___ MATERIAL FOR THIS EXERCISE ___
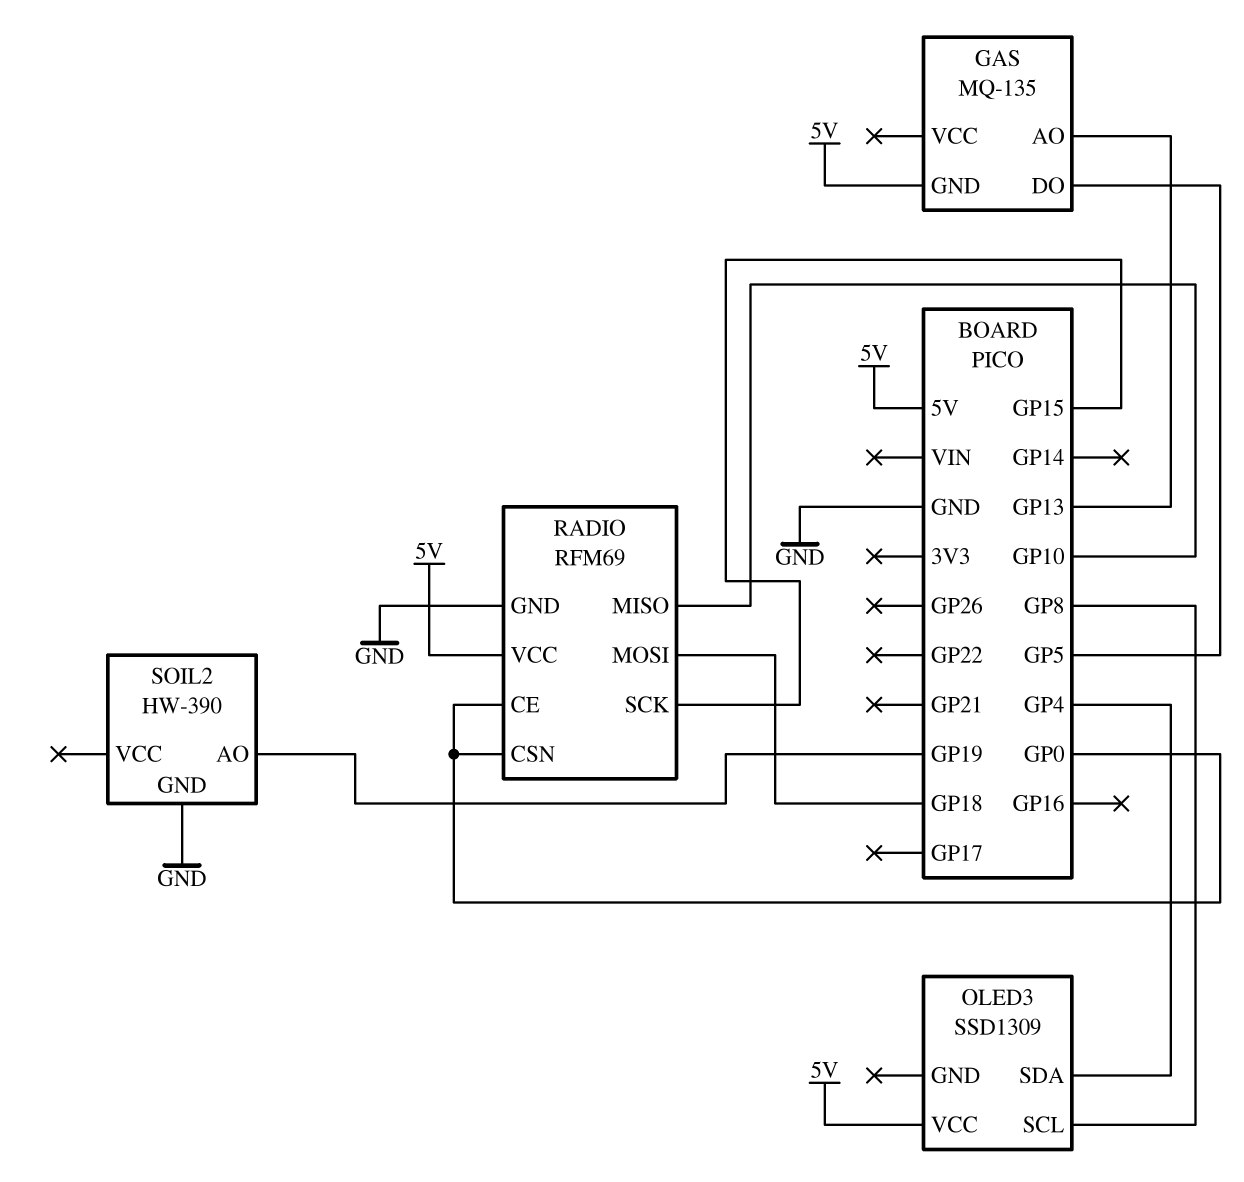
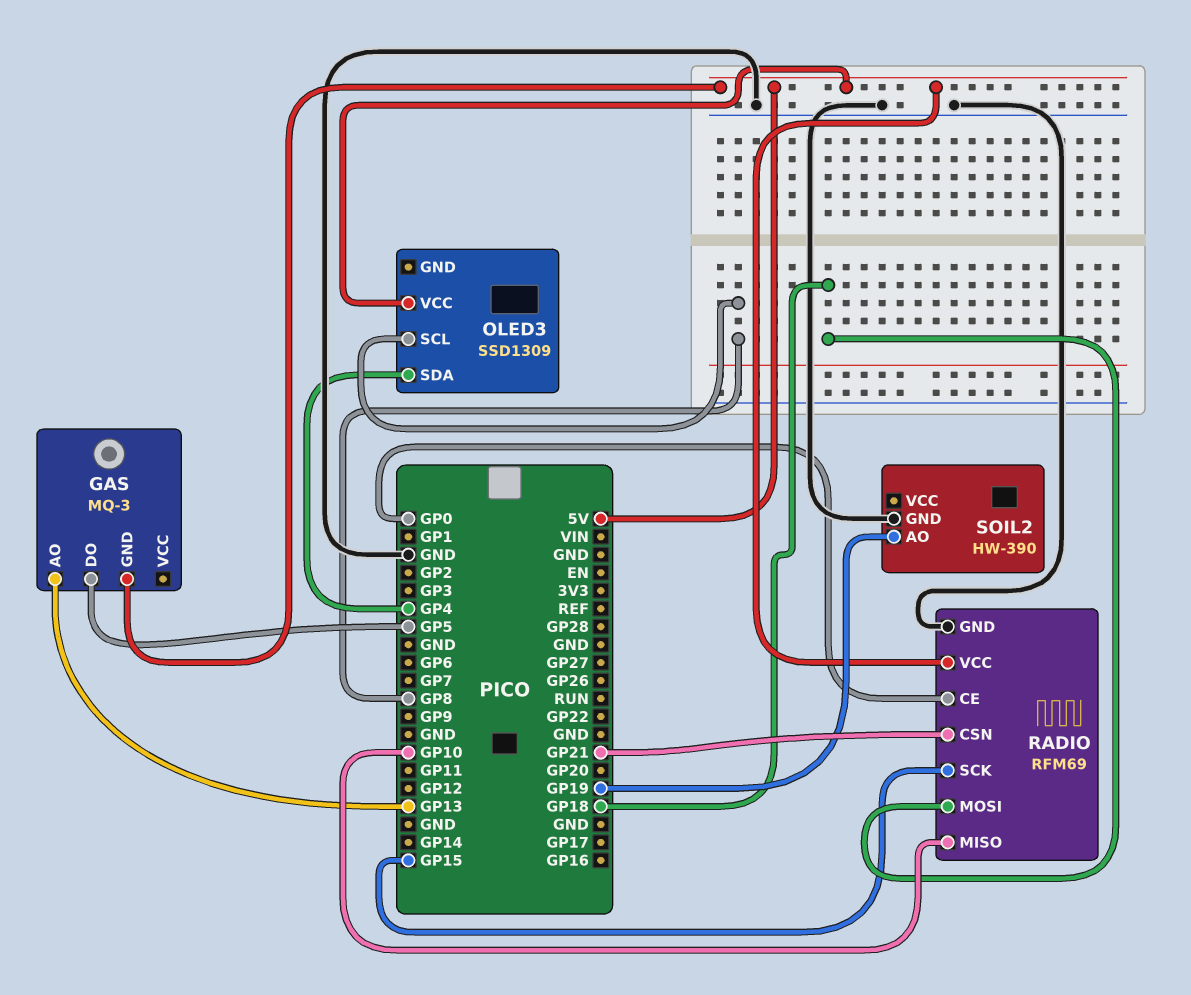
GAS: MQ-135 -> MQ-3
RADIO pin CSN: GP0 -> GP21

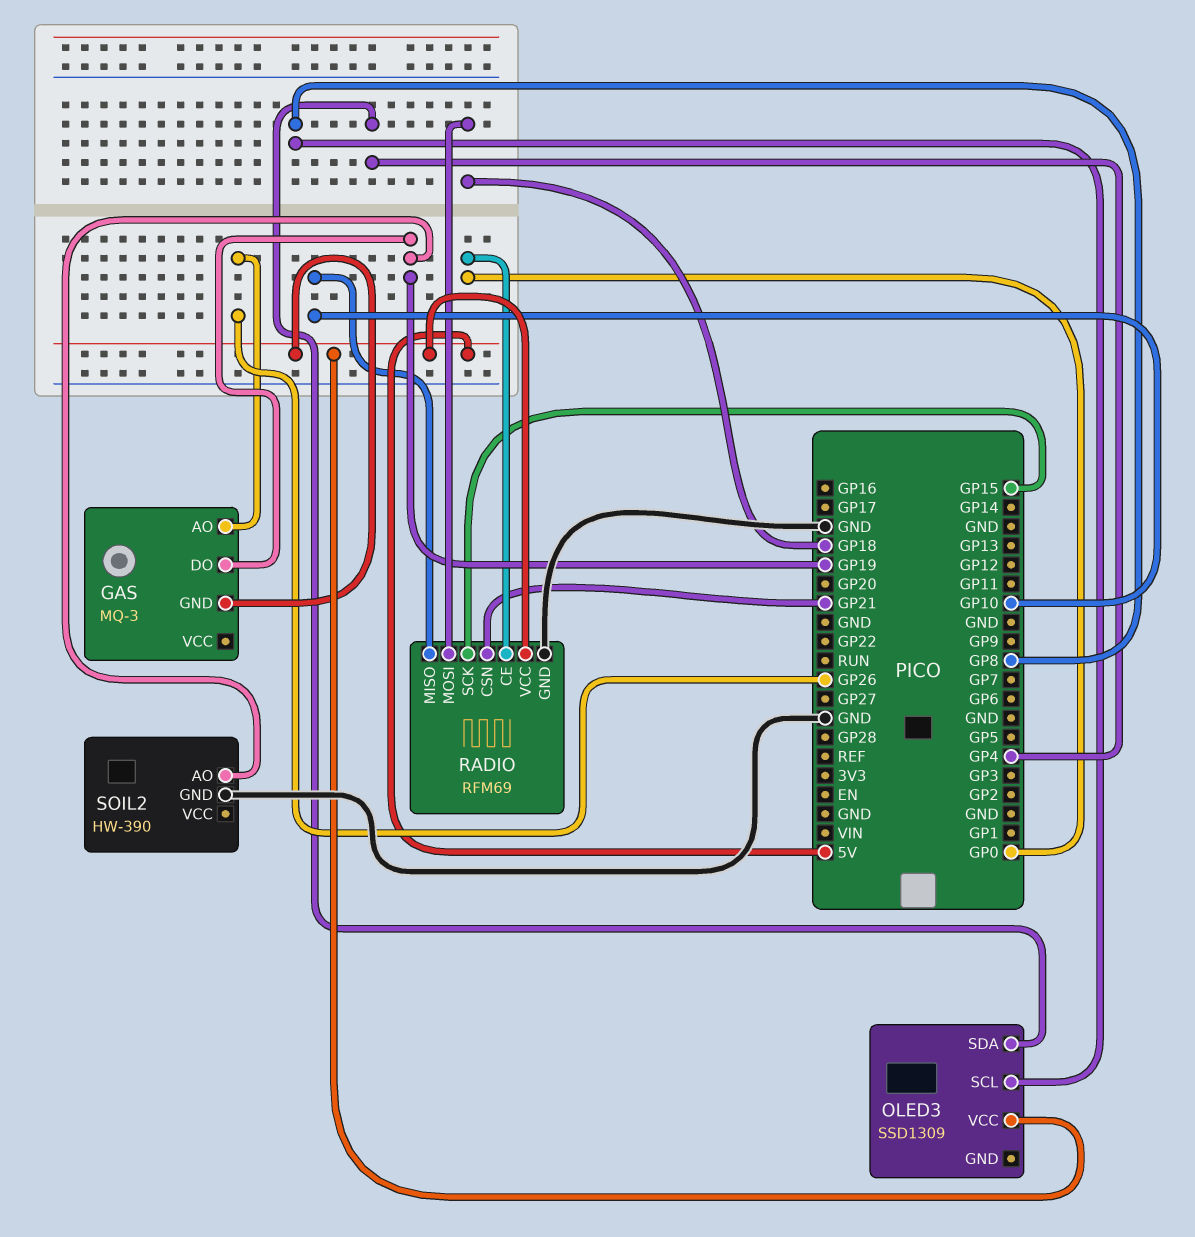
GAS pin AO: GP13 -> GP26
GAS pin DO: GP5 -> GP19

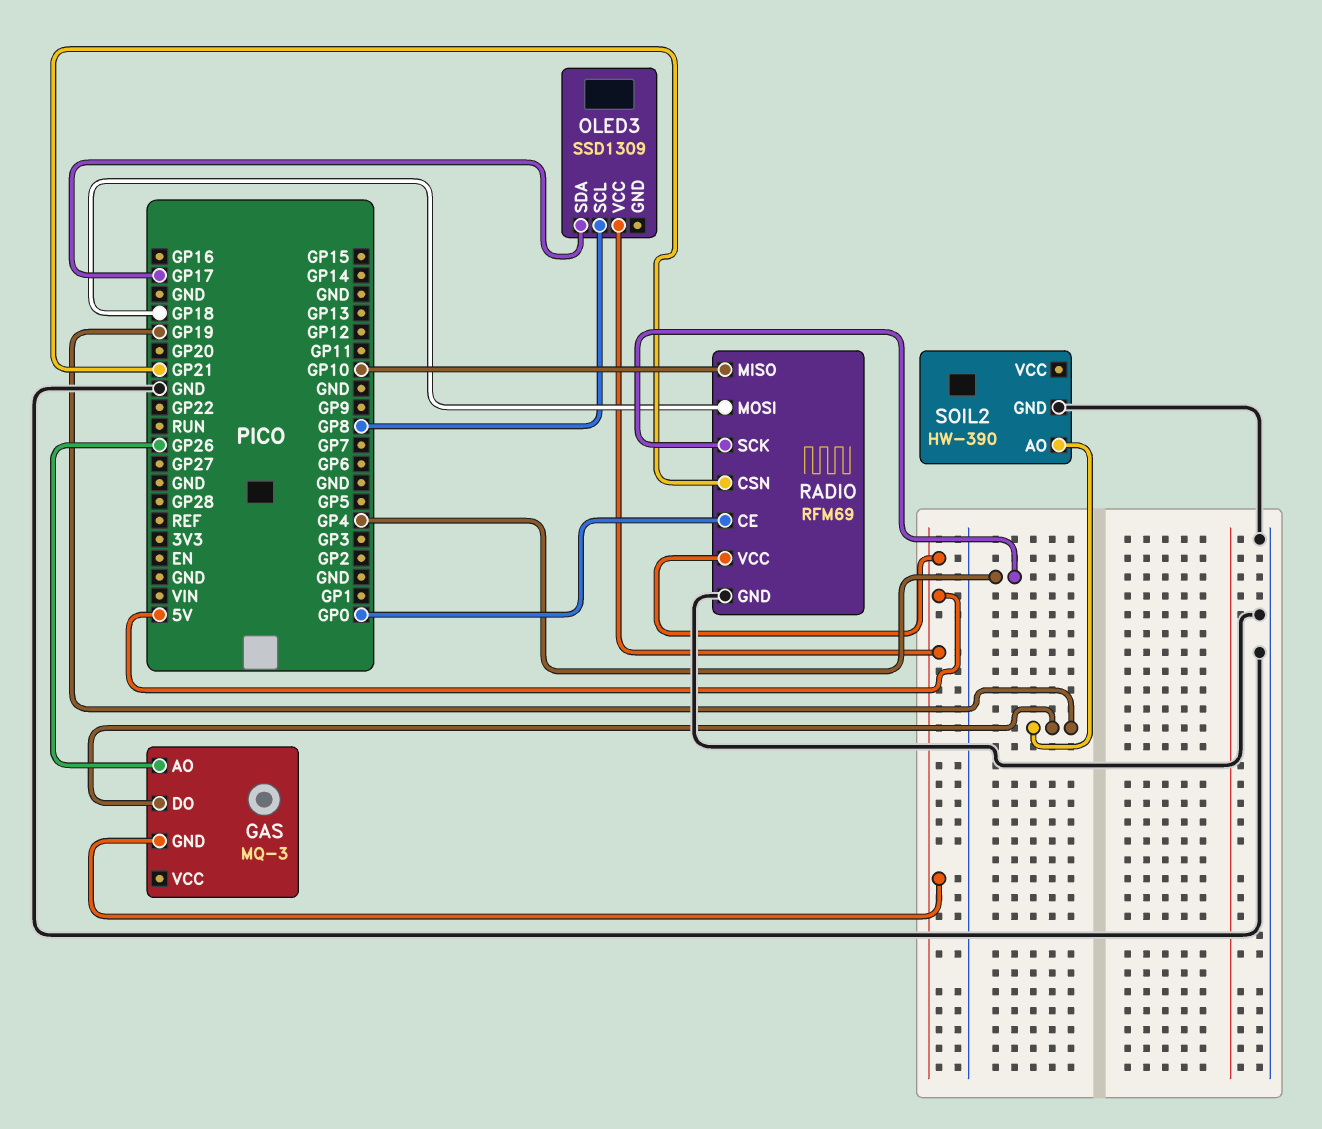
OLED3 pin SDA: GP4 -> GP17
RADIO pin SCK: GP15 -> GP4

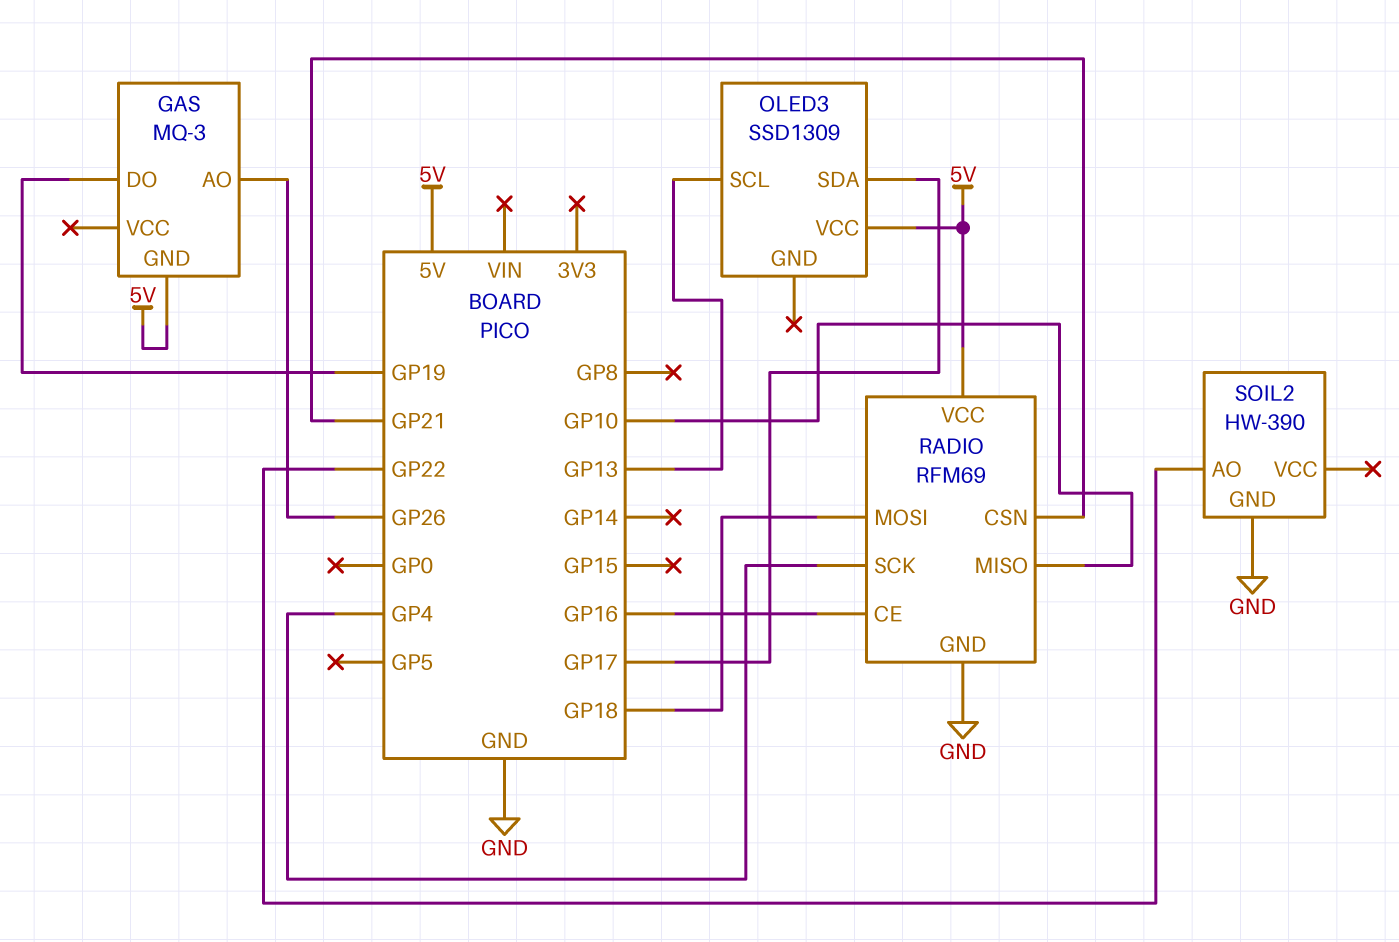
OLED3 pin SCL: GP8 -> GP13
RADIO pin CE: GP0 -> GP16
SOIL2 pin AO: GP19 -> GP22

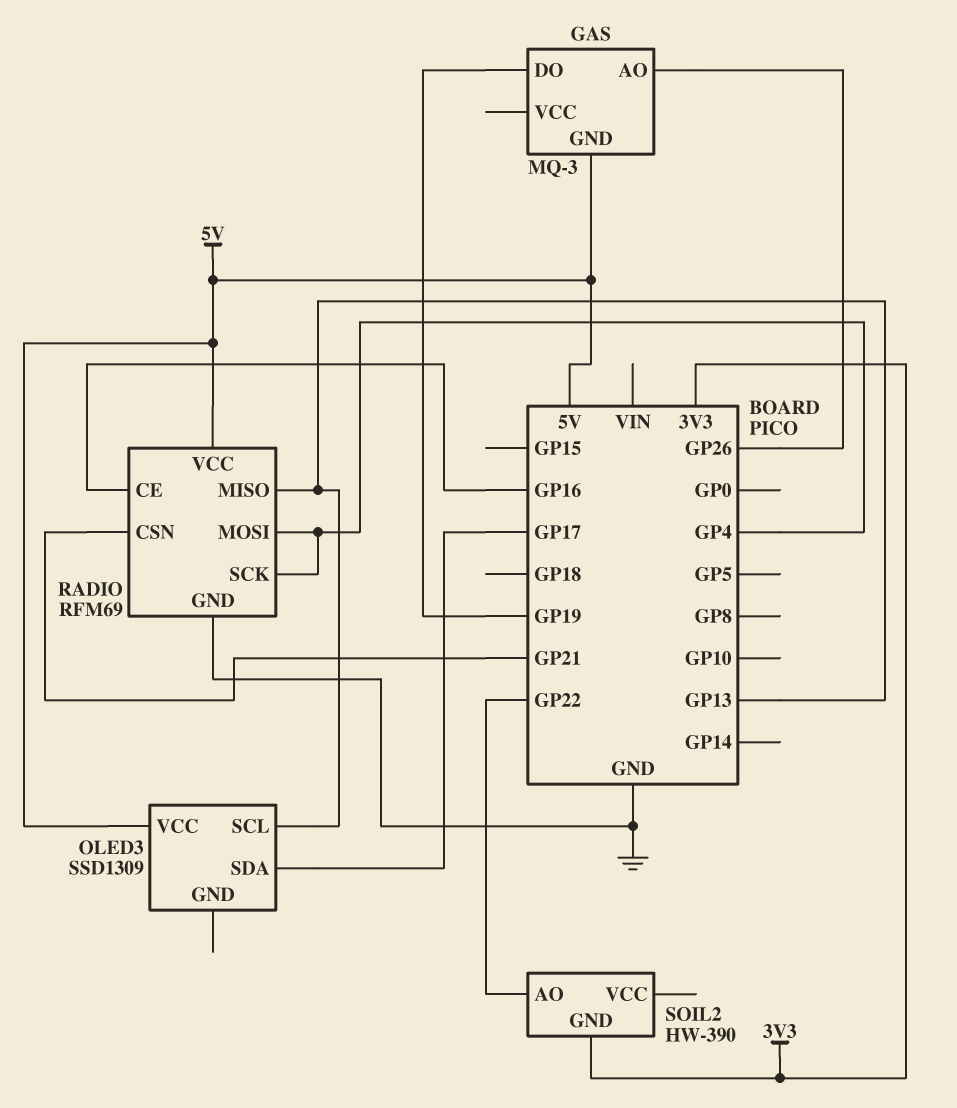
RADIO pin MISO: GP10 -> GP13
RADIO pin MOSI: GP18 -> GP4
SOIL2 pin GND: GND -> 3V3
___
EXERCISE AIM: Determine the number of lines in the material above that include the word "RADIO". Give that number and no other text.

YOUR RESPONSE: 5